● PROVIDED RECORDS
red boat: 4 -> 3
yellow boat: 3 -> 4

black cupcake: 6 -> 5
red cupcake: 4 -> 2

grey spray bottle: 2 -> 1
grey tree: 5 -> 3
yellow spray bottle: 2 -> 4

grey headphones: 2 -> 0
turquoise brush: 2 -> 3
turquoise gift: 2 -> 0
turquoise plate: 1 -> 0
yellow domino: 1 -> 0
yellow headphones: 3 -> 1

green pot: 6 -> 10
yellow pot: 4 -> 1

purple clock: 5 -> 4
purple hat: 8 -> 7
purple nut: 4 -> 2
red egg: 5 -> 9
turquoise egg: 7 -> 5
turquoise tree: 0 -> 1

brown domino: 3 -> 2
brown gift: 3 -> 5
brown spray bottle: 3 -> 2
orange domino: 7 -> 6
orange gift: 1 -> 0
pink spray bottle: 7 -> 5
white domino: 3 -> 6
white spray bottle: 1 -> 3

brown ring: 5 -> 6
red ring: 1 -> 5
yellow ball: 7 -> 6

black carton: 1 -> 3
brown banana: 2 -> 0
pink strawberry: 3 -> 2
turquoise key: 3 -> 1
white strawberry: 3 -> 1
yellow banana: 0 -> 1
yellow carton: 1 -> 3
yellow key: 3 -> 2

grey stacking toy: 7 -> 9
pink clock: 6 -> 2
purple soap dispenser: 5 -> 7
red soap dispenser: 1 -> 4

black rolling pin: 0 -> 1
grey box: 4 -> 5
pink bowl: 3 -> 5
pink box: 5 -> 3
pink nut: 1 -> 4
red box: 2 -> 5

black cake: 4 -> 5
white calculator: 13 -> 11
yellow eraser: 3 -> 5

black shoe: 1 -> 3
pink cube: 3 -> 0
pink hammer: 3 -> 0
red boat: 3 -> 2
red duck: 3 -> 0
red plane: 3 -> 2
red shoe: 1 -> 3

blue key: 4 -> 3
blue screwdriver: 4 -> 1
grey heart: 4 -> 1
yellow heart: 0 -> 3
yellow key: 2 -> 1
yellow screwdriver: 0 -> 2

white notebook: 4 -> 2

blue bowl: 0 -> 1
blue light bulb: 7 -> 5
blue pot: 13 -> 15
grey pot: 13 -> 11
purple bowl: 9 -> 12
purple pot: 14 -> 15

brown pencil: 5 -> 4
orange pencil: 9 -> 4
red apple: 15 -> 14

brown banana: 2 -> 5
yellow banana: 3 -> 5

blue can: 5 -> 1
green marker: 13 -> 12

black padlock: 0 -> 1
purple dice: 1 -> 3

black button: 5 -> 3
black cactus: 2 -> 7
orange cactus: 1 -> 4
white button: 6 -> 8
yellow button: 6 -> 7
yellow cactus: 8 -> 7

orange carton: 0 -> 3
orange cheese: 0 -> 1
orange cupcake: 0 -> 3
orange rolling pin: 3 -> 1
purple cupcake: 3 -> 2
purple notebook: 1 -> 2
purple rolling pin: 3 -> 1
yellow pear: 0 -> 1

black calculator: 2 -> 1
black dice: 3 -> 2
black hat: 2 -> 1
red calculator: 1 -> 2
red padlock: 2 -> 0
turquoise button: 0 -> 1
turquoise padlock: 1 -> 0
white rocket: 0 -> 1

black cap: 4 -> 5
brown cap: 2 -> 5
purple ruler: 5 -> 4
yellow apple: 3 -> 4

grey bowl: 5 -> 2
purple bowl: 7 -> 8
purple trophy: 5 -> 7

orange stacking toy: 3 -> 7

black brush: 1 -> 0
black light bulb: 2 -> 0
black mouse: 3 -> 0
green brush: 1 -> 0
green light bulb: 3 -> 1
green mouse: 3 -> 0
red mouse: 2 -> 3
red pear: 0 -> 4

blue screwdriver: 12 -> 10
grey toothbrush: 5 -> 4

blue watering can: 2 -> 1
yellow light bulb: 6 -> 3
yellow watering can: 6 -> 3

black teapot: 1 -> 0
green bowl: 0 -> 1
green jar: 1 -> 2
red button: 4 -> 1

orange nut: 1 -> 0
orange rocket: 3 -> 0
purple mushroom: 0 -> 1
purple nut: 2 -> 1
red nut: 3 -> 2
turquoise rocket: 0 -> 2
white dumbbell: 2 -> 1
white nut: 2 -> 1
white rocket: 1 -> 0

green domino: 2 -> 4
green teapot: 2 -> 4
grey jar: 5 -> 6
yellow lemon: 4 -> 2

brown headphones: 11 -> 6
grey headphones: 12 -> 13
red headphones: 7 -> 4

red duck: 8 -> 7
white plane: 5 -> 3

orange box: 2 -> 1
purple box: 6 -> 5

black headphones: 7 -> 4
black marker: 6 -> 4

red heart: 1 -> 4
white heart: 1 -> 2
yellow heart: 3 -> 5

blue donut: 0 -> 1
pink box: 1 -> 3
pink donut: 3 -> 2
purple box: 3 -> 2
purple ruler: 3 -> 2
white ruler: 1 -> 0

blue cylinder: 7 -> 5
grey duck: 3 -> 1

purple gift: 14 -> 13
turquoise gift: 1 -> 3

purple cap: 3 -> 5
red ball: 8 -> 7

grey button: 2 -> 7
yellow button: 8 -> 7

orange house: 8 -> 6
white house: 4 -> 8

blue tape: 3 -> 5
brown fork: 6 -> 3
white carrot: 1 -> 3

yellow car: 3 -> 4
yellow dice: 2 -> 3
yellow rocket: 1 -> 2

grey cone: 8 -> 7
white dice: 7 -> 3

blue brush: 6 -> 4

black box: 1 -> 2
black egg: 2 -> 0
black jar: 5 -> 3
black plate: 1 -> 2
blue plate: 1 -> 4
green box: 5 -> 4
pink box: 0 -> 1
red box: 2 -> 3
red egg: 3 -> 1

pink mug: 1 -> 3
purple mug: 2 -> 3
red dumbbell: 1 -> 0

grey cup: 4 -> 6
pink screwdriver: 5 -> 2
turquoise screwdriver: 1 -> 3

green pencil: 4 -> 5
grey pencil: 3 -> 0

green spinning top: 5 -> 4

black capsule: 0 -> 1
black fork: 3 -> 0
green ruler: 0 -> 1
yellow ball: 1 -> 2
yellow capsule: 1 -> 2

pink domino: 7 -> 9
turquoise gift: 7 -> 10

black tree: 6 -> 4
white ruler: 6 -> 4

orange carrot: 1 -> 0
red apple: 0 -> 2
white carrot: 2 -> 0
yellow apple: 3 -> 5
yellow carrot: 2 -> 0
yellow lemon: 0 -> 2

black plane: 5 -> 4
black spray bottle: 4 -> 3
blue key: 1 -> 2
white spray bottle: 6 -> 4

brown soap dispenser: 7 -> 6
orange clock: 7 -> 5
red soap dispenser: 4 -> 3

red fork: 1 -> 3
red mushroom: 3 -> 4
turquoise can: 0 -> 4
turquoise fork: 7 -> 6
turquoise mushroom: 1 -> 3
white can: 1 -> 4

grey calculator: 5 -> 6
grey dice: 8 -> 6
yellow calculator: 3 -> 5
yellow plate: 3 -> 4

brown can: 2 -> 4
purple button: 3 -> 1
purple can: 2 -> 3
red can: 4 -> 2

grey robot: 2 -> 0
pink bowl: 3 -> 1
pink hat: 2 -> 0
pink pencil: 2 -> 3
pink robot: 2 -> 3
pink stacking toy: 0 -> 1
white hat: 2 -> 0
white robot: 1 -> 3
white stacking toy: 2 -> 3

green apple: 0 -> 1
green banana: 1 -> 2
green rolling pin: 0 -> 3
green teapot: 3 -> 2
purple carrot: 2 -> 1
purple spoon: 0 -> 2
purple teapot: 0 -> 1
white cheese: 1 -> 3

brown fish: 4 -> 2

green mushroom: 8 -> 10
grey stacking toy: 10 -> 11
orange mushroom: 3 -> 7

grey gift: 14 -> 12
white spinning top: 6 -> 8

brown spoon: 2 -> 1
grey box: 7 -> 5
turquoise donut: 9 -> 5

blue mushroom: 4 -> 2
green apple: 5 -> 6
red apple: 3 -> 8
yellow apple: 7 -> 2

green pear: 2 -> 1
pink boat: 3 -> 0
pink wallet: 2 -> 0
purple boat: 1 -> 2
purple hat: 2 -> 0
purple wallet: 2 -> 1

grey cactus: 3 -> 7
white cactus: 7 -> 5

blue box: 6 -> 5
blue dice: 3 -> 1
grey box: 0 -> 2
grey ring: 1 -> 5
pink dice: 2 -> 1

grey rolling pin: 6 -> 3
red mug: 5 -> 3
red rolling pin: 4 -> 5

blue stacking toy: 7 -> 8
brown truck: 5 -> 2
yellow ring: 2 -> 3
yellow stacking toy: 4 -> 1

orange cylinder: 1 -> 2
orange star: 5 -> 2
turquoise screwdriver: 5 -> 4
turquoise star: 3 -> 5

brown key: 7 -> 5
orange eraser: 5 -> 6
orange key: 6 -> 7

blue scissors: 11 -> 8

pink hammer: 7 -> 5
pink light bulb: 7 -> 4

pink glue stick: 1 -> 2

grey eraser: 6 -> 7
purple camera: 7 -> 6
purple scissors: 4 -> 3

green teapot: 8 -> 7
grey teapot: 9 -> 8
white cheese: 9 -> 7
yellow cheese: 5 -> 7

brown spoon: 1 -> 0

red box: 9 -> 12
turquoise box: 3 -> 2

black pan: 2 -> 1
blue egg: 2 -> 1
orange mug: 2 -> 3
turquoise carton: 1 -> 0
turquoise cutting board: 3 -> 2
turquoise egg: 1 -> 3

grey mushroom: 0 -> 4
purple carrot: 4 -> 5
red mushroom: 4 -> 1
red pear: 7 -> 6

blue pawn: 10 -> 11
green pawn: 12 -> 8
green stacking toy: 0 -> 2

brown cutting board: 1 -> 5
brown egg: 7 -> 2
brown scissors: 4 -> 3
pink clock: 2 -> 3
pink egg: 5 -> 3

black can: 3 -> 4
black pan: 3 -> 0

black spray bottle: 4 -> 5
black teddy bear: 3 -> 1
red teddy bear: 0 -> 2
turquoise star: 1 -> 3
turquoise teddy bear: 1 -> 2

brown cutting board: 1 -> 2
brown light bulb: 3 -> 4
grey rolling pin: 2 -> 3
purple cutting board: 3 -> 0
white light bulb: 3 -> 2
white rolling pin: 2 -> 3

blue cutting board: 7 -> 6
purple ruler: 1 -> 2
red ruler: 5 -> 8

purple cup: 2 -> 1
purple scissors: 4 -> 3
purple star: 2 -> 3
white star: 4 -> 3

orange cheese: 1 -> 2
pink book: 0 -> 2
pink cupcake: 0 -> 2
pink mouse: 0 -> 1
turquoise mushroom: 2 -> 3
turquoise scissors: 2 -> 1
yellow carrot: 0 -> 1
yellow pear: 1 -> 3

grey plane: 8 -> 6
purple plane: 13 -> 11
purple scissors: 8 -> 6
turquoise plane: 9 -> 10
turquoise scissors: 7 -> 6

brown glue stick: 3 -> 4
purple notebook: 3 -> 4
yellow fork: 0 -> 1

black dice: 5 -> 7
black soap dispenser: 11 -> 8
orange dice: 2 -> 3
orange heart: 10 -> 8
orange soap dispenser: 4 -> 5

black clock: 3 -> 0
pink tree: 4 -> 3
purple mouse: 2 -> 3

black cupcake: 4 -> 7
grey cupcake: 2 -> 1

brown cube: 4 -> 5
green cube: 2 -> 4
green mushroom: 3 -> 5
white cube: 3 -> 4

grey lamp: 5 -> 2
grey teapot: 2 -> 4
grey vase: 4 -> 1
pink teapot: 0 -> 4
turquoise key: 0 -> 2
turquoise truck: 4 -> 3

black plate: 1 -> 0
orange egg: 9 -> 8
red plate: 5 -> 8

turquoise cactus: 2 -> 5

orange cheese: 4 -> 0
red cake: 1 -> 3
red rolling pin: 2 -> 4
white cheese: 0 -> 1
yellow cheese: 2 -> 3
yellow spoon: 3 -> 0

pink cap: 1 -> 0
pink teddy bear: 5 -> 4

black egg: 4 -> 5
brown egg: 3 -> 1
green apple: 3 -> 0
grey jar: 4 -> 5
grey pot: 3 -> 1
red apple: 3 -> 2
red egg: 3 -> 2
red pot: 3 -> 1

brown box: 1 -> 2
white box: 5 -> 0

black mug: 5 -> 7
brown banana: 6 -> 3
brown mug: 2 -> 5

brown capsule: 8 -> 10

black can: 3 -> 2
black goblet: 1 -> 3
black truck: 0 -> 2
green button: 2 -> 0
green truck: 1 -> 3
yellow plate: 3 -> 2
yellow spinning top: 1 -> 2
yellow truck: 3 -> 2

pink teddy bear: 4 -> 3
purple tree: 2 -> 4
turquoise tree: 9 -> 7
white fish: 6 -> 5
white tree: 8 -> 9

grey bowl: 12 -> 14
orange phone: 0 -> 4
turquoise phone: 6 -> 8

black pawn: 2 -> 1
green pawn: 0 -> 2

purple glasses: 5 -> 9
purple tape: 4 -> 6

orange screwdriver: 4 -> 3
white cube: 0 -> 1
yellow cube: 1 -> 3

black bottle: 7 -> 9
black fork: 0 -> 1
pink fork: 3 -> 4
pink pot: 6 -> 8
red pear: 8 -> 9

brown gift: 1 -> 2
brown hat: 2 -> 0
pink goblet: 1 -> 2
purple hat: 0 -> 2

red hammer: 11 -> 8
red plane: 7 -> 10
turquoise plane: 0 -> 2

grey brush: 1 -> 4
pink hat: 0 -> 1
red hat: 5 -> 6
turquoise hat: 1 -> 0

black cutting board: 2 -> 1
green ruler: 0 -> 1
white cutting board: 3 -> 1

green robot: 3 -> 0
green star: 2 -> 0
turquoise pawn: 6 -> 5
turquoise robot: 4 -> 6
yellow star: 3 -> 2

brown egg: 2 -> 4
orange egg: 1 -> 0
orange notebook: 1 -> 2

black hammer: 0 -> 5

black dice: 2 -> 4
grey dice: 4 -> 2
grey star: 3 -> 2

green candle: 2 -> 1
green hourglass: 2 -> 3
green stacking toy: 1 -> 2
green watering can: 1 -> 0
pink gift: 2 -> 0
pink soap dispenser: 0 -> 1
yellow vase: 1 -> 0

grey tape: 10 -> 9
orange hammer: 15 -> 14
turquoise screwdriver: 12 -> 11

● ACTION ITEM
Gather each line from the listing above that holds "pawn".

● RESULT FOR THIS TASK
blue pawn: 10 -> 11
green pawn: 12 -> 8
black pawn: 2 -> 1
green pawn: 0 -> 2
turquoise pawn: 6 -> 5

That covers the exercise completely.